Assignment
All entries should be copied exactly; the pictures stay out.

[Structured diff data]
***

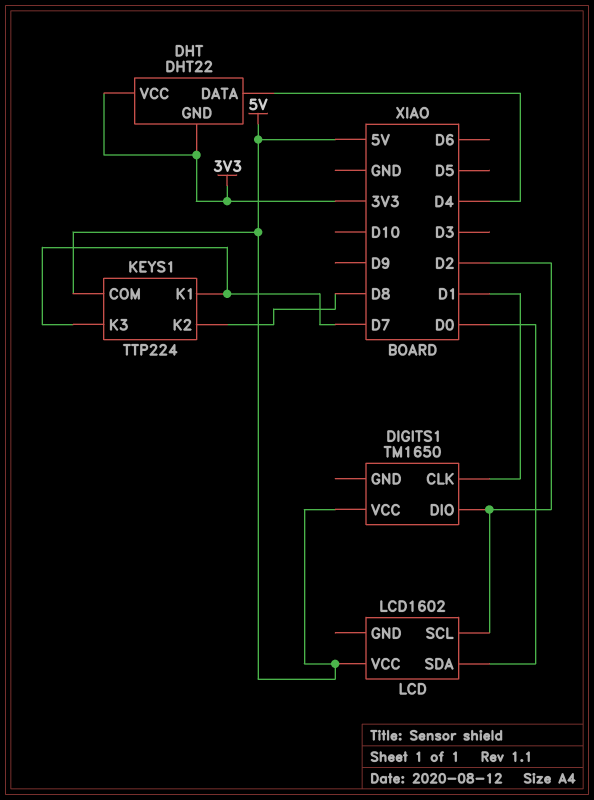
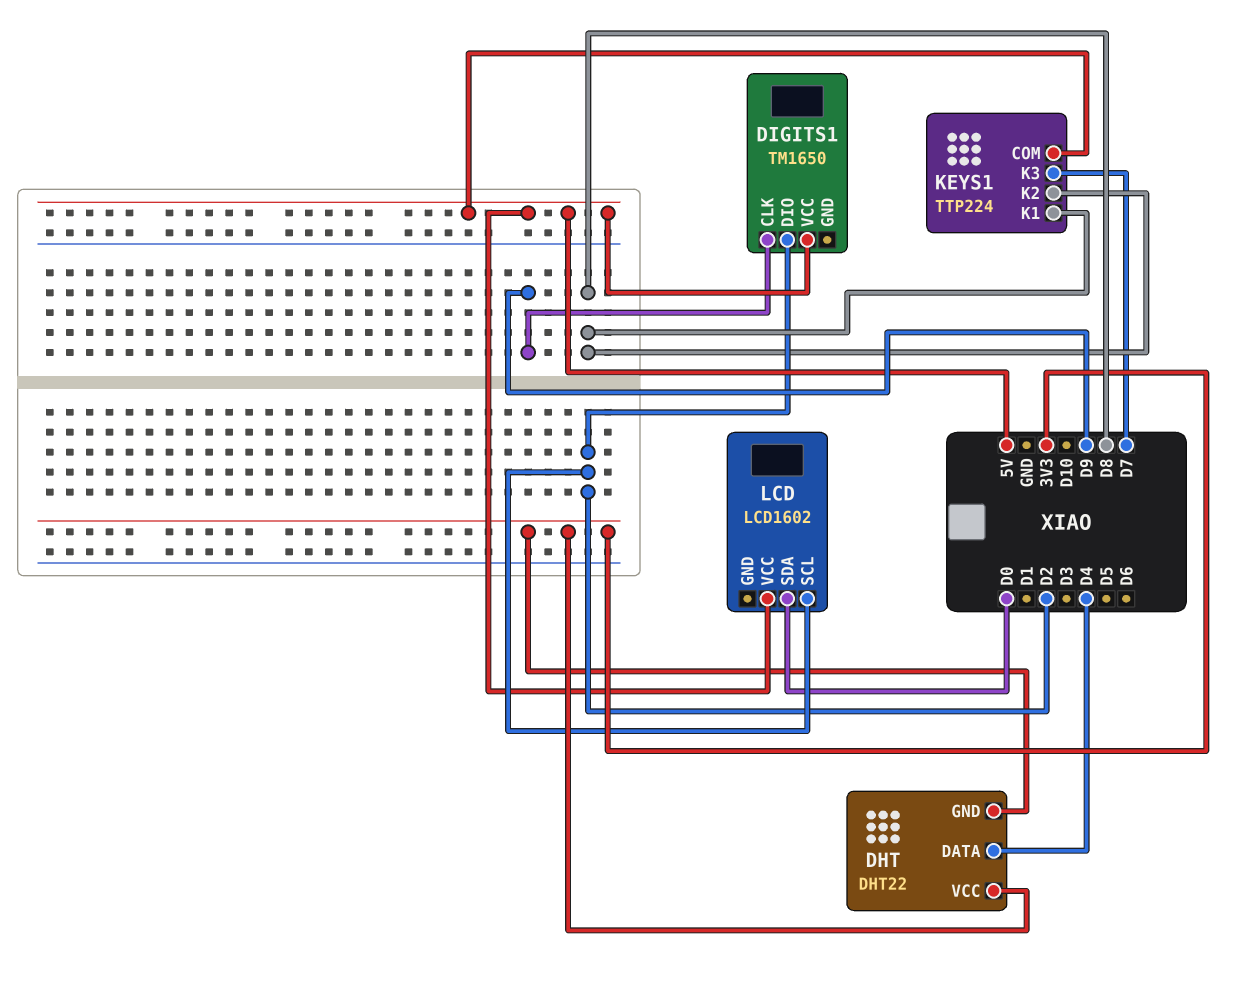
DIGITS1 pin CLK: D1 -> D9
KEYS1 pin K1: D7 -> D8

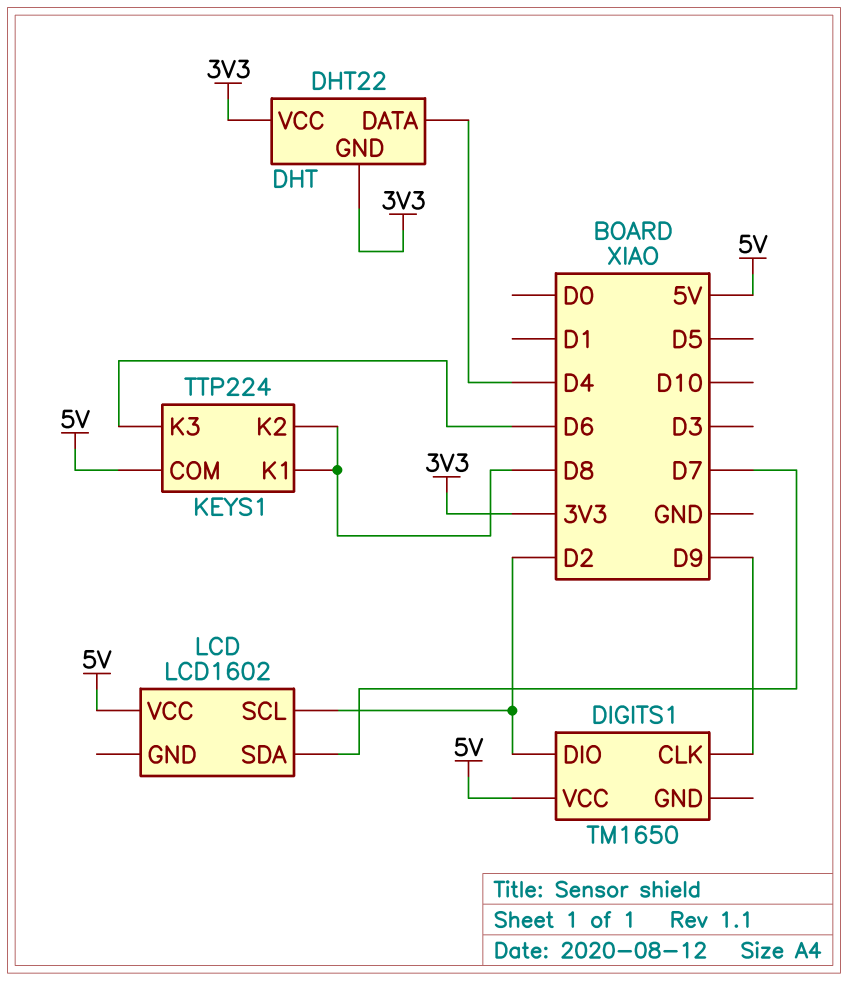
KEYS1 pin K3: D7 -> D6
LCD pin SDA: D0 -> D7

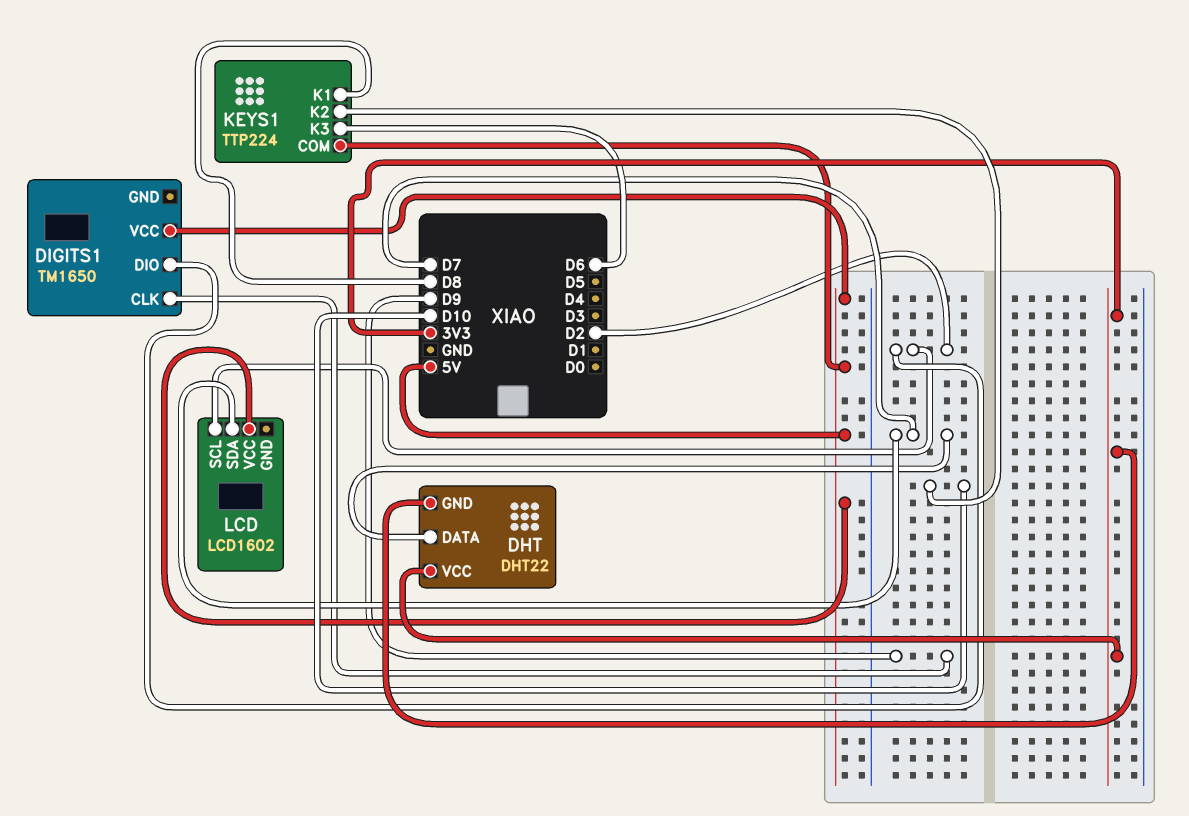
DHT pin DATA: D4 -> D7
KEYS1 pin K2: D8 -> D10

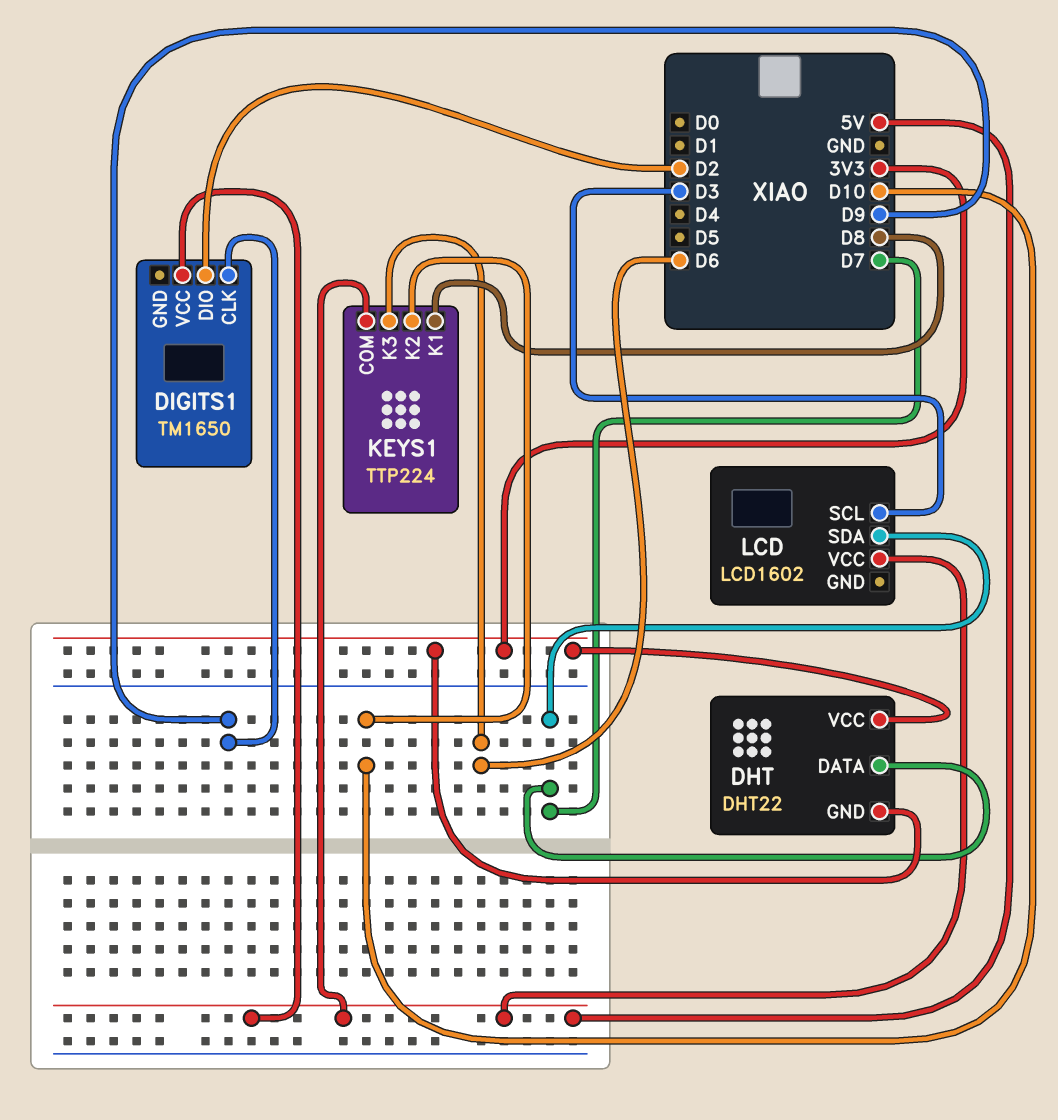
LCD pin SCL: D2 -> D3

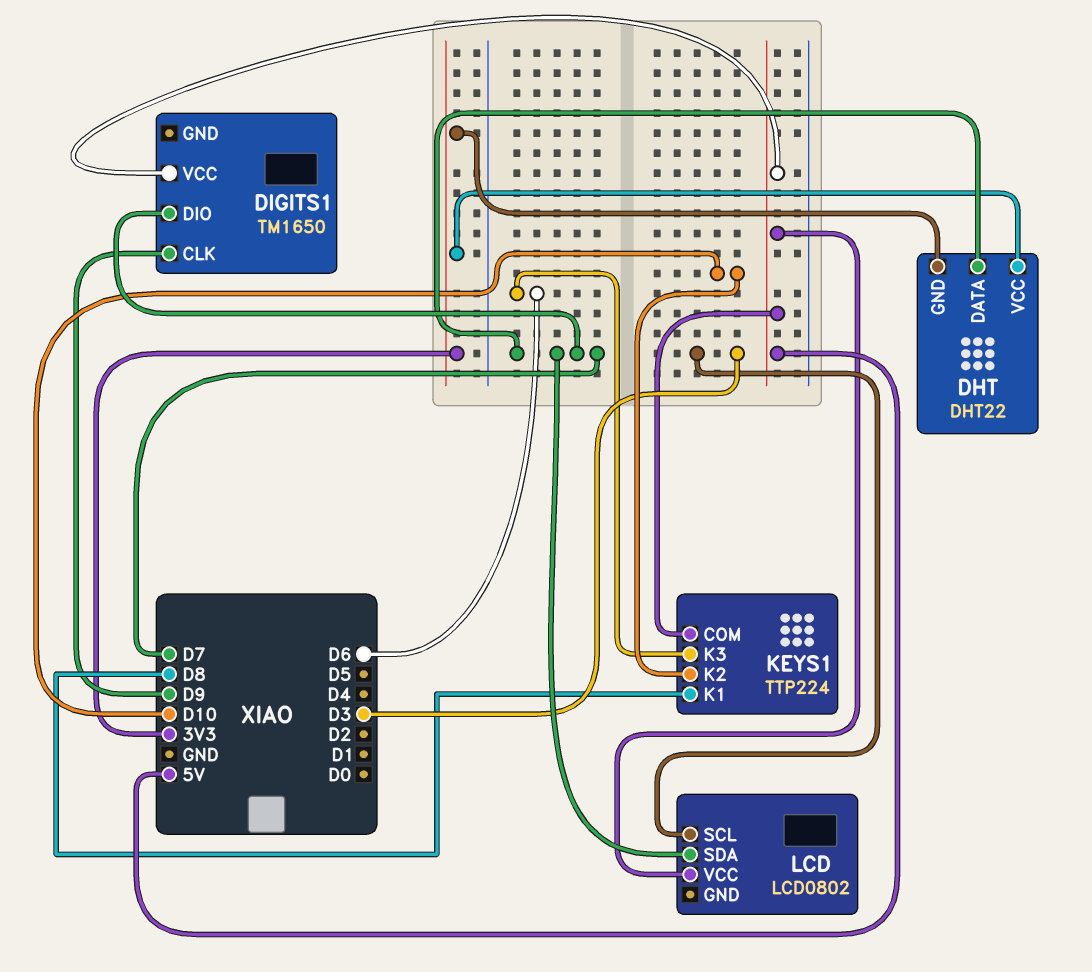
DIGITS1 pin DIO: D2 -> D7
LCD: LCD1602 -> LCD0802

***

Output
DIGITS1 pin CLK: D1 -> D9
KEYS1 pin K1: D7 -> D8

KEYS1 pin K3: D7 -> D6
LCD pin SDA: D0 -> D7

DHT pin DATA: D4 -> D7
KEYS1 pin K2: D8 -> D10

LCD pin SCL: D2 -> D3

DIGITS1 pin DIO: D2 -> D7
LCD: LCD1602 -> LCD0802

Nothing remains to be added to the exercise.